*Instructions to follow*
Emit only the lines from the line containing "JET-BLACK TABLESPOON <428,381>" through the last line of the entries, unchanged.

*Data in this exercise*
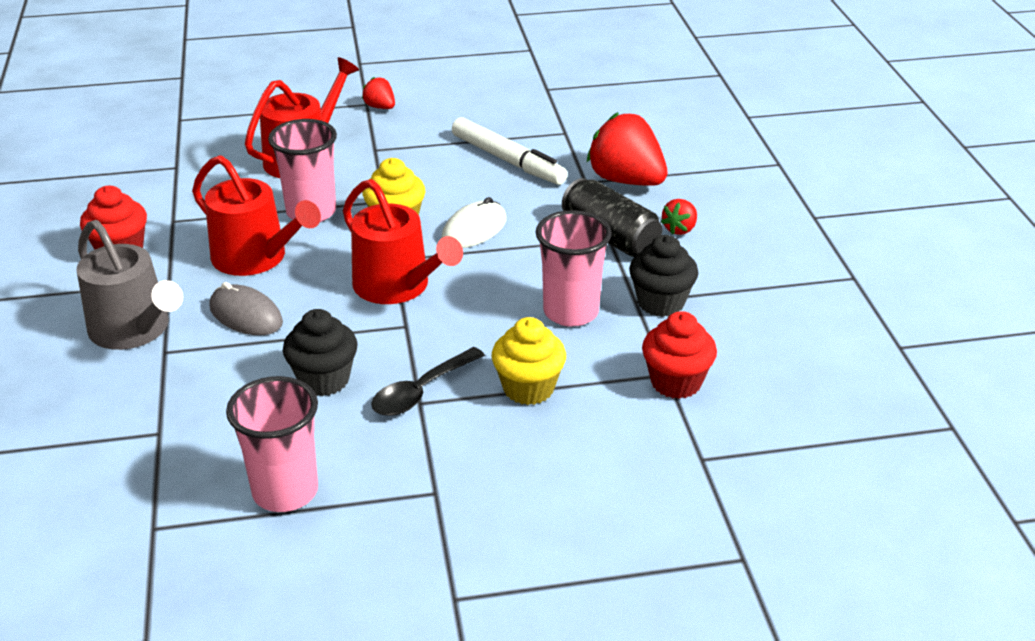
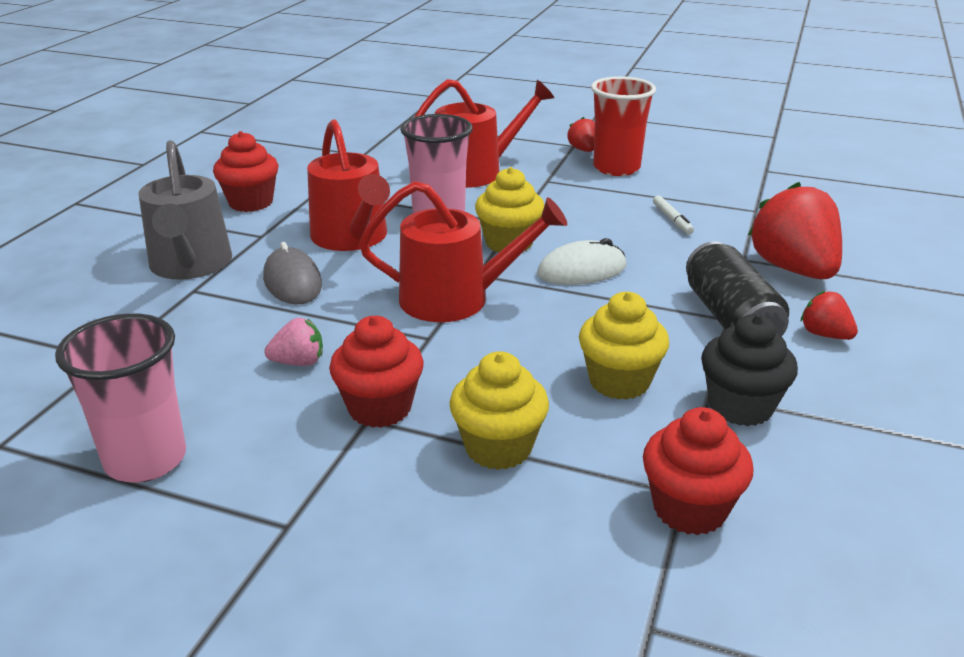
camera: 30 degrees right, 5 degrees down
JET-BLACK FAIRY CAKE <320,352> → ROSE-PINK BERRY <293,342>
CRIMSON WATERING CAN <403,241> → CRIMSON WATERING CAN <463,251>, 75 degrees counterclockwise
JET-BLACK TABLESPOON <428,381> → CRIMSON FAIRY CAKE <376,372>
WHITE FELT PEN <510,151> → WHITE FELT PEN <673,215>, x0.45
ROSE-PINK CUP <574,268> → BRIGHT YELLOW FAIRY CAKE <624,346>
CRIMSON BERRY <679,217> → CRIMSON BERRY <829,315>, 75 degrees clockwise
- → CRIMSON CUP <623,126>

*Finished exercise*
JET-BLACK TABLESPOON <428,381> → CRIMSON FAIRY CAKE <376,372>
WHITE FELT PEN <510,151> → WHITE FELT PEN <673,215>, x0.45
ROSE-PINK CUP <574,268> → BRIGHT YELLOW FAIRY CAKE <624,346>
CRIMSON BERRY <679,217> → CRIMSON BERRY <829,315>, 75 degrees clockwise
- → CRIMSON CUP <623,126>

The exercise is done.